* _Action item_:
Extract the run of lines that starts at the top of the records below and ends at the line with "blue cross: (132, 29) -> (121, 14), moved", keeping both ends and excluding pictures.
-- Records shown follows --
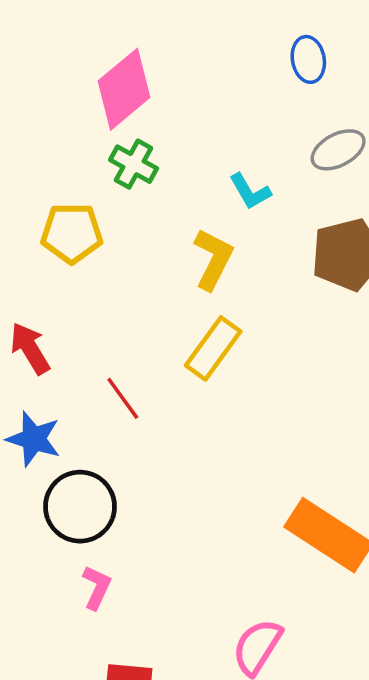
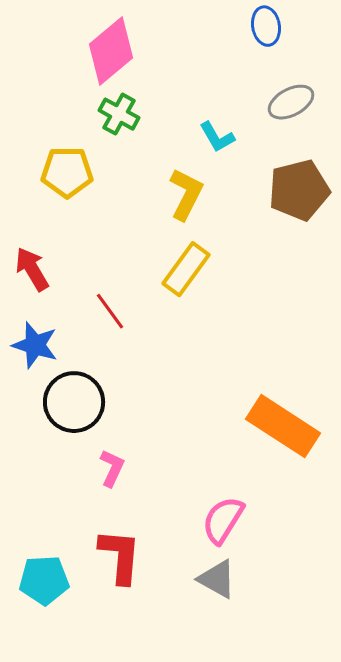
pink L-shape: (97, 587) -> (112, 468), moved

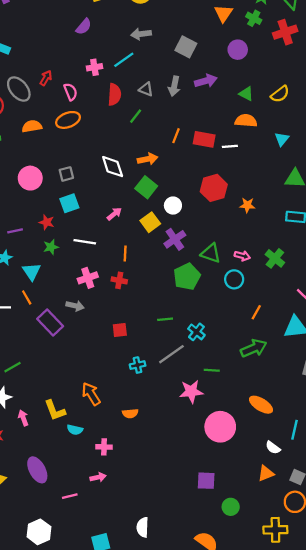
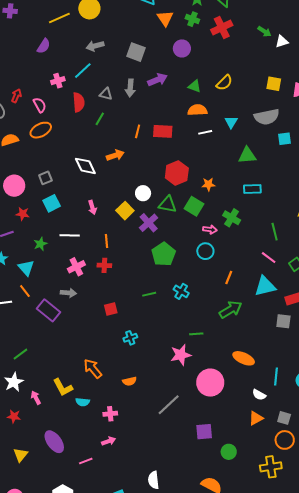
white line: (230, 146) -> (205, 132), moved
green square: (146, 187) -> (194, 206), moved
pink arrow: (114, 214) -> (92, 207), turned 120
red star: (47, 222) -> (23, 214), moved
green triangle: (211, 253) -> (168, 204), moved
green cross: (275, 258) -> (232, 218), moved
cyan cross: (196, 332) -> (181, 291), moved
gray line: (171, 354) -> (169, 405), moved

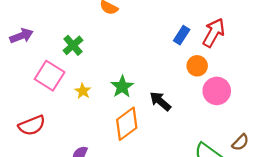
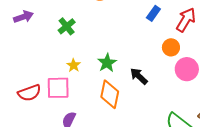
blue rectangle: (182, 35) -> (153, 13), moved
pink square: (50, 76) -> (58, 88), moved, turned -35
orange diamond: (127, 124) -> (110, 94), turned -44

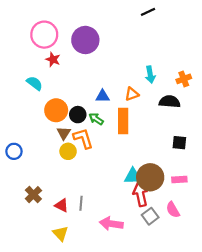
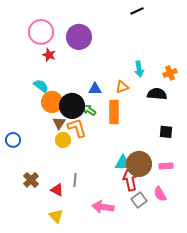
cyan semicircle: (35, 83) -> (41, 86), moved
black circle: (78, 115) -> (72, 106), size x1.6
gray line: (81, 203) -> (75, 180), moved

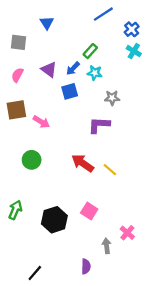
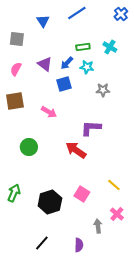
blue line: (103, 14) -> (77, 13), moved
blue cross: (132, 29) -> (121, 14), moved
green rectangle: (90, 51) -> (83, 47), turned 40
cyan cross: (134, 51) -> (110, 47), moved
pink arrow: (41, 122) -> (49, 112), moved
purple L-shape: (99, 125) -> (91, 128), moved
yellow line: (110, 170) -> (114, 185), moved
black line: (35, 273) -> (42, 243), moved

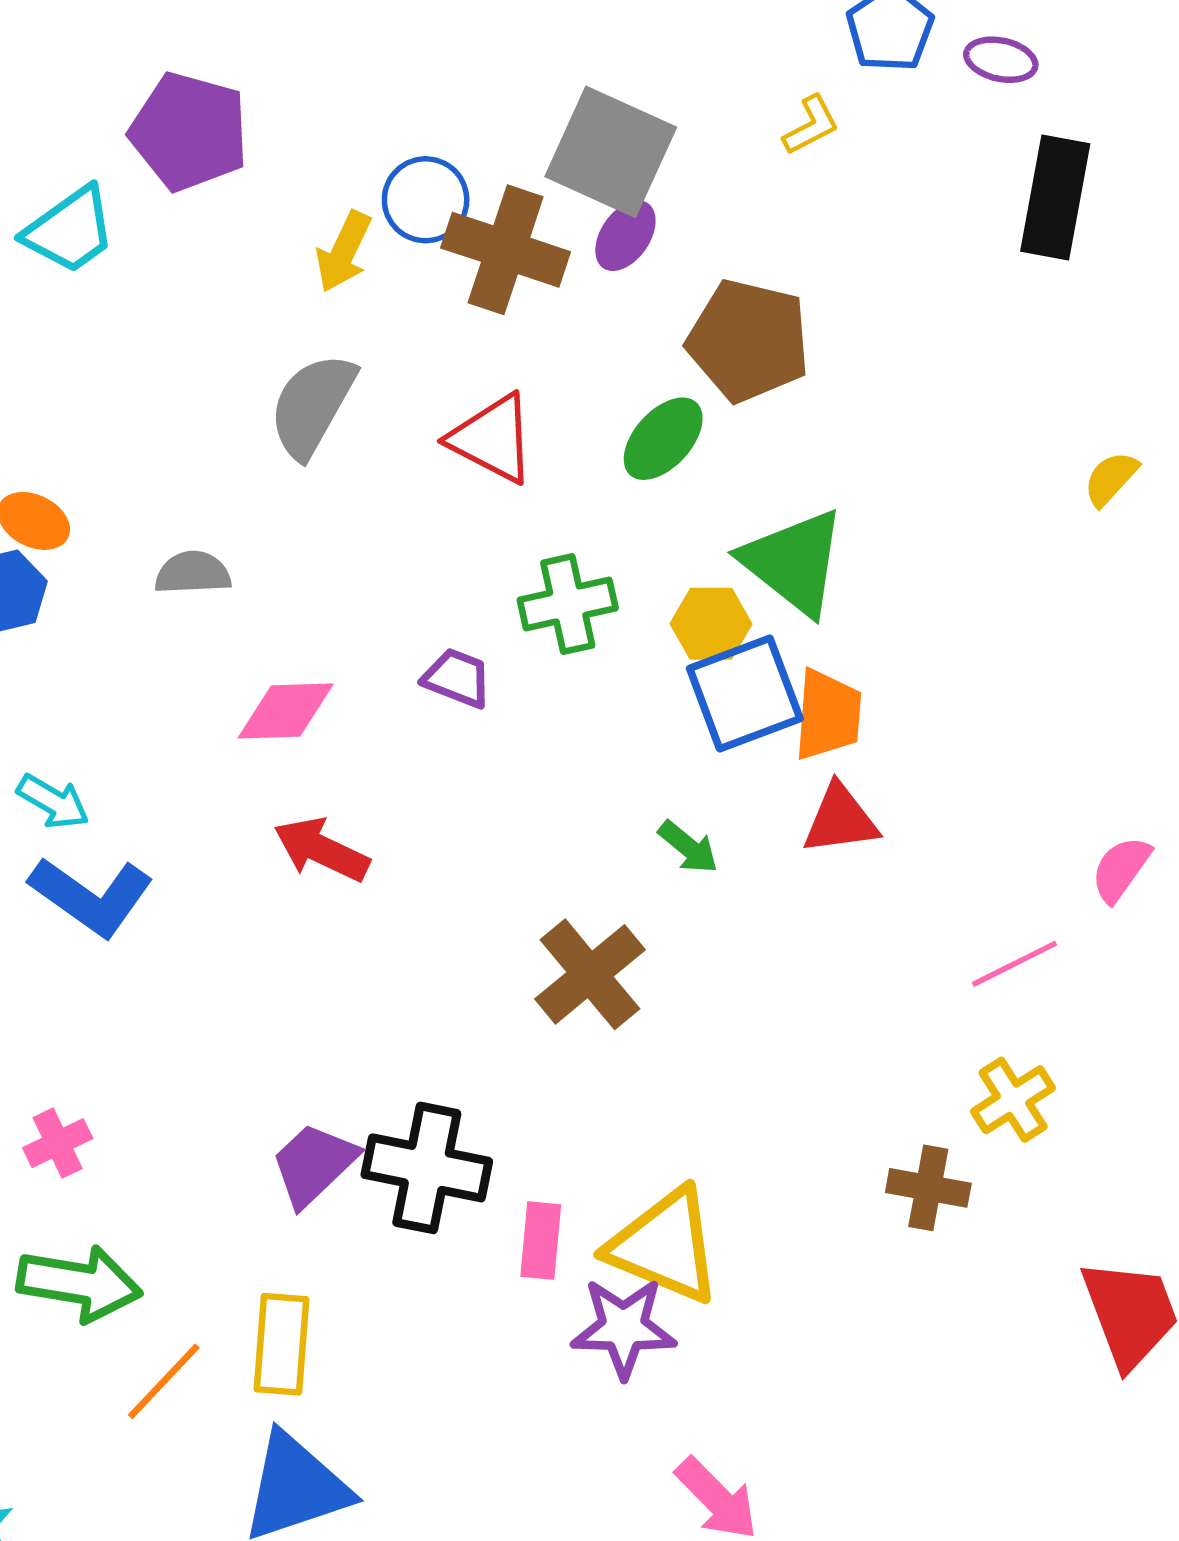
-- Records shown concluded --
* _Task response_:
pink L-shape: (97, 587) -> (112, 468), moved

white line: (230, 146) -> (205, 132), moved
green square: (146, 187) -> (194, 206), moved
pink arrow: (114, 214) -> (92, 207), turned 120
red star: (47, 222) -> (23, 214), moved
green triangle: (211, 253) -> (168, 204), moved
green cross: (275, 258) -> (232, 218), moved
cyan cross: (196, 332) -> (181, 291), moved
gray line: (171, 354) -> (169, 405), moved

blue rectangle: (182, 35) -> (153, 13), moved
pink square: (50, 76) -> (58, 88), moved, turned -35
orange diamond: (127, 124) -> (110, 94), turned -44

cyan semicircle: (35, 83) -> (41, 86), moved
black circle: (78, 115) -> (72, 106), size x1.6
gray line: (81, 203) -> (75, 180), moved

blue line: (103, 14) -> (77, 13), moved
blue cross: (132, 29) -> (121, 14), moved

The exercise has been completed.